------ Task inputs
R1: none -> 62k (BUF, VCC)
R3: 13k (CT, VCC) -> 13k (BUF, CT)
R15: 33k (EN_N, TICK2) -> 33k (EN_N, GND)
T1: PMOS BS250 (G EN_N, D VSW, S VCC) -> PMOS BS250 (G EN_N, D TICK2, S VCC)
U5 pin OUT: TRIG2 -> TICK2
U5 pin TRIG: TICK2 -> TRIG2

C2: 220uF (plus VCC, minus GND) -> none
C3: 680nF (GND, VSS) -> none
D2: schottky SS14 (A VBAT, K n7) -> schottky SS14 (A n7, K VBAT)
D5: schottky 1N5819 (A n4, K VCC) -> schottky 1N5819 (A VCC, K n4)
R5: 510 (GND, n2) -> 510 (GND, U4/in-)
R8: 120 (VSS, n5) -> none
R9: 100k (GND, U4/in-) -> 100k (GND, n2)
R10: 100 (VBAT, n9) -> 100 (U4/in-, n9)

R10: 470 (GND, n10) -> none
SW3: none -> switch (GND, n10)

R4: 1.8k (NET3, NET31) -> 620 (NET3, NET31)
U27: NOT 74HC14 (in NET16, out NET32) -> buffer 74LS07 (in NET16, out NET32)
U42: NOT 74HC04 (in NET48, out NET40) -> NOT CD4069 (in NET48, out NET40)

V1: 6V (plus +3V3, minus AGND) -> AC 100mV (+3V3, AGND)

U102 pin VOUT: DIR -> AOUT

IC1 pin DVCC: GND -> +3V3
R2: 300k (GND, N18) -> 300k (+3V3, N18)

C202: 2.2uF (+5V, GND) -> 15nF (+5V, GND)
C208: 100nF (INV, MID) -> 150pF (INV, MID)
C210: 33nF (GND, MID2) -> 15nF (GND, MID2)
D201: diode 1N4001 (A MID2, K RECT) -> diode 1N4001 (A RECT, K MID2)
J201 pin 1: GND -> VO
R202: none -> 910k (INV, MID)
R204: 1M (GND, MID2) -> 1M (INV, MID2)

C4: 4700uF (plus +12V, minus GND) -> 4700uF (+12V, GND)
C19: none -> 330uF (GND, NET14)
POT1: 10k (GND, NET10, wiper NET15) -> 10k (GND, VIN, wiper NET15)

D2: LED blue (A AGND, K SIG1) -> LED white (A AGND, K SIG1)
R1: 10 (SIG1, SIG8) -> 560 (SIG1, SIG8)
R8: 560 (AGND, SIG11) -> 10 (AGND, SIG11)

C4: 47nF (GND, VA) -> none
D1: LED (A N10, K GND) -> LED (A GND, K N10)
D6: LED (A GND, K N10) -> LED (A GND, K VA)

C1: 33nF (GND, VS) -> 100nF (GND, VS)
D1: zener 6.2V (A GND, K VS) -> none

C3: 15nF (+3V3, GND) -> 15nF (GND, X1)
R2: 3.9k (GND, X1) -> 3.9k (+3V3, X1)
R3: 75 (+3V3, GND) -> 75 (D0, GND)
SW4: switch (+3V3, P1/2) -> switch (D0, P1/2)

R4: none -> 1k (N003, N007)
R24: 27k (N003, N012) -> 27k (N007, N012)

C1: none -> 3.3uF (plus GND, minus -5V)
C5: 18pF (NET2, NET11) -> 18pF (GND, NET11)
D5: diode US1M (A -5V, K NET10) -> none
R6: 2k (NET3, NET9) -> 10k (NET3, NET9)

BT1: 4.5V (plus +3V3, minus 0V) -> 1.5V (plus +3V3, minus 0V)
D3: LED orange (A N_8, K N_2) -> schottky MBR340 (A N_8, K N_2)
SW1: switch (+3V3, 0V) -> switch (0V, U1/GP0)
------------
▸ Exercise goal: State the number of lines in the data above containing the string "switch" and nothing more.

▸ Task output: 3